Modification records
━━━

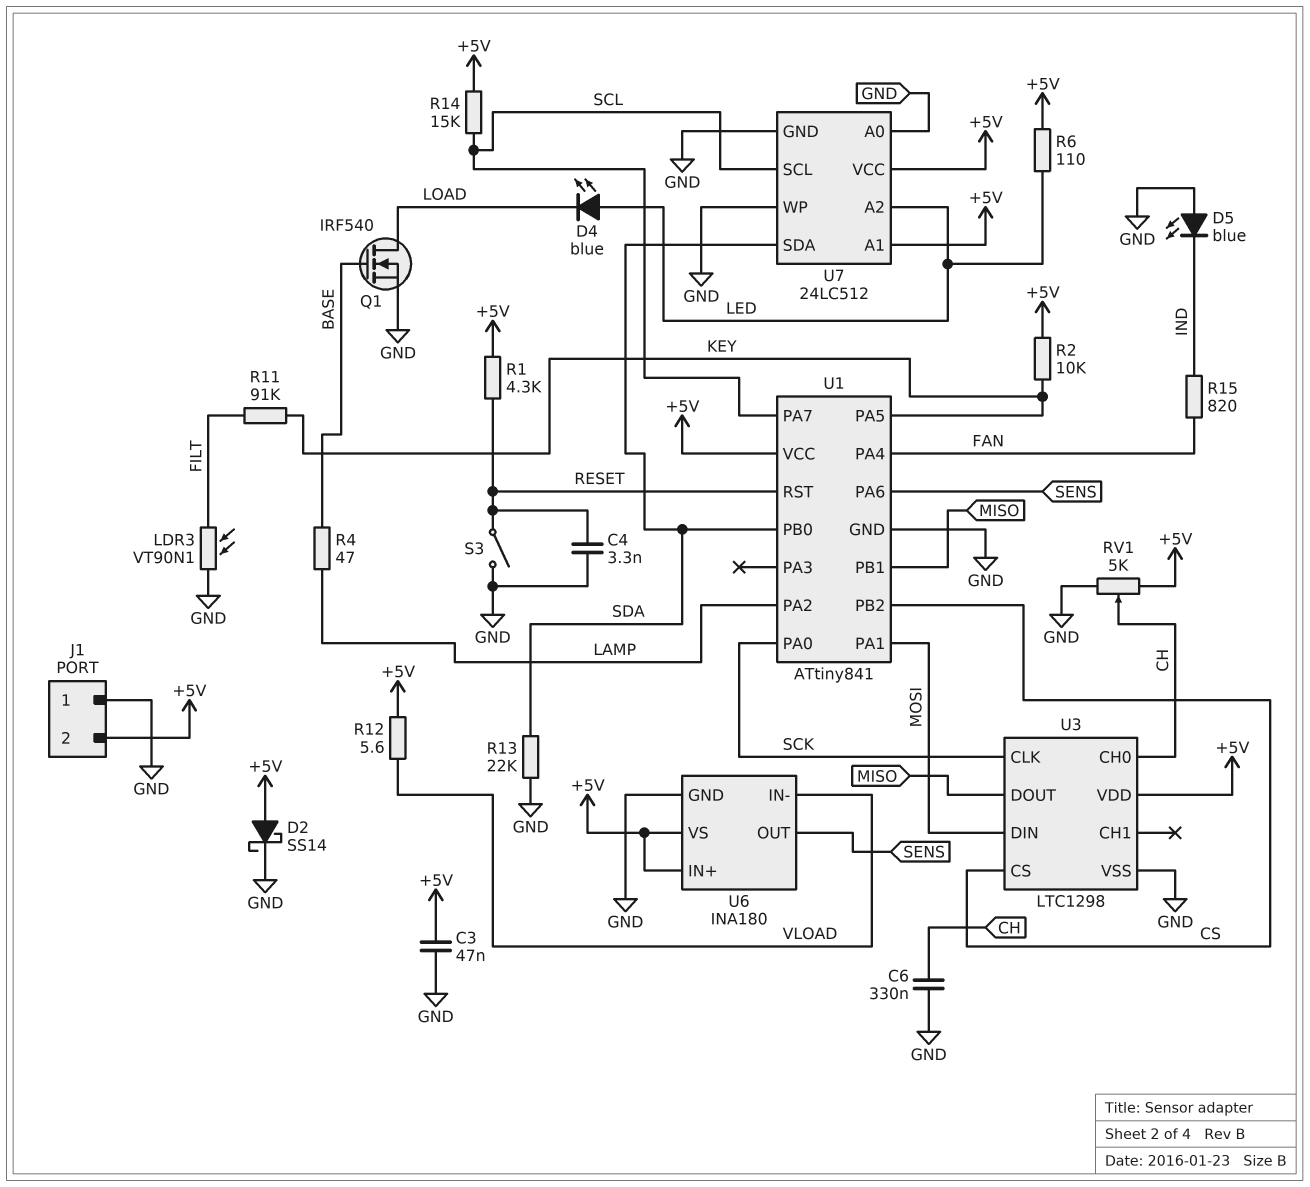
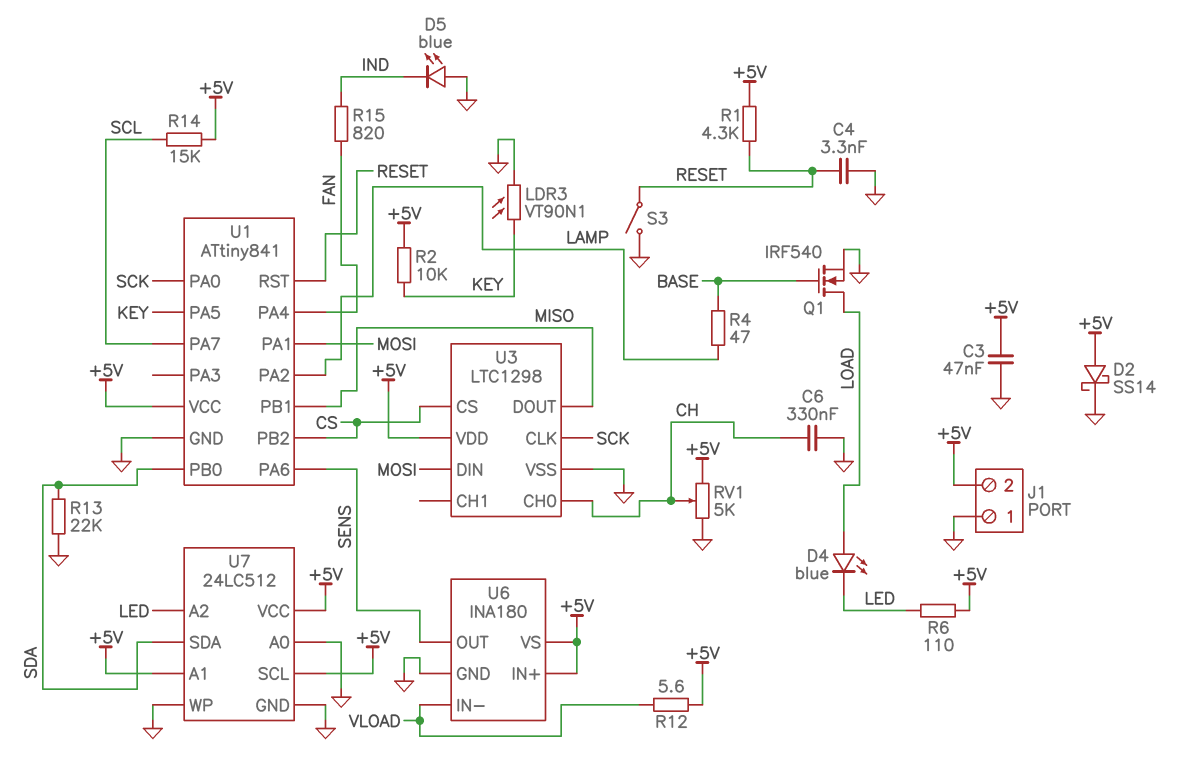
D4: LED blue (A LED, K LOAD) -> LED blue (A LOAD, K LED)
LDR3: VT90N1 (FILT, GND) -> VT90N1 (GND, KEY)
R11: 91k (FILT, KEY) -> none
U7 pin SCL: SCL -> +5V

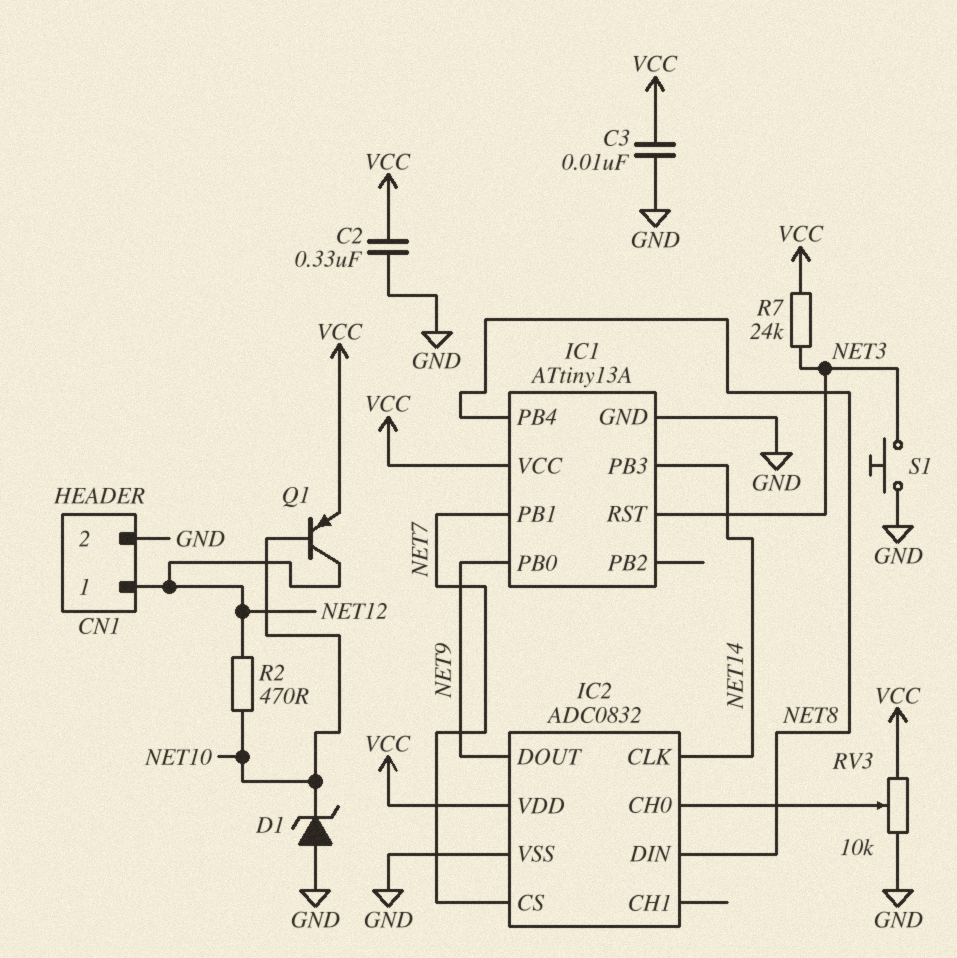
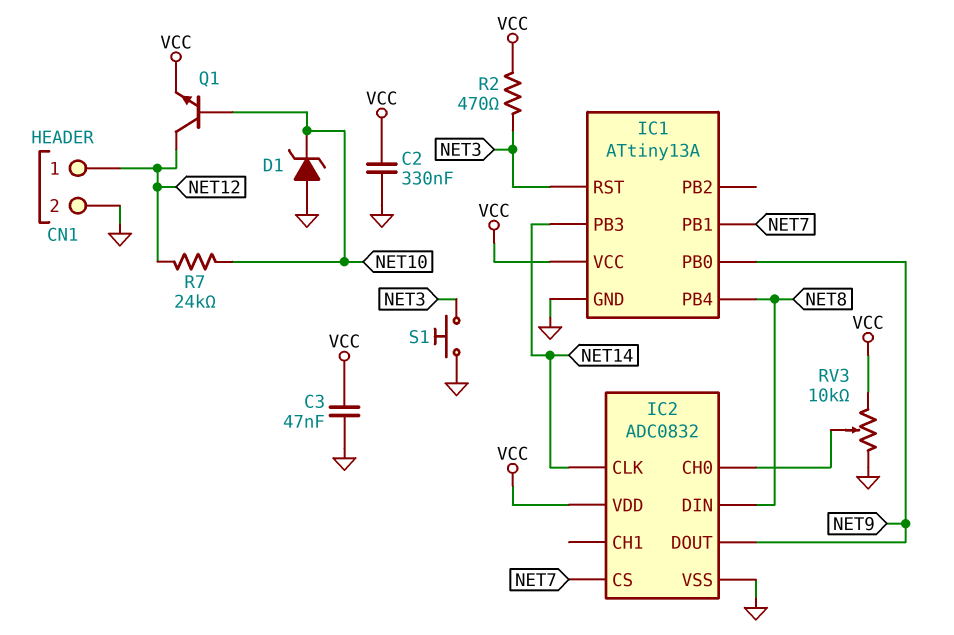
C3: 10nF (GND, VCC) -> 47nF (GND, VCC)
Q1: PNP (B NET10, C NET12, E VCC) -> NPN (B NET10, C NET12, E VCC)
R2: 470 (NET10, NET12) -> 470 (NET3, VCC)
R7: 24k (NET3, VCC) -> 24k (NET10, NET12)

━━━

**Task goal:** Search the records for the string "FILT" and return every line in which it occurs.

**Output of the exercise:**
LDR3: VT90N1 (FILT, GND) -> VT90N1 (GND, KEY)
R11: 91k (FILT, KEY) -> none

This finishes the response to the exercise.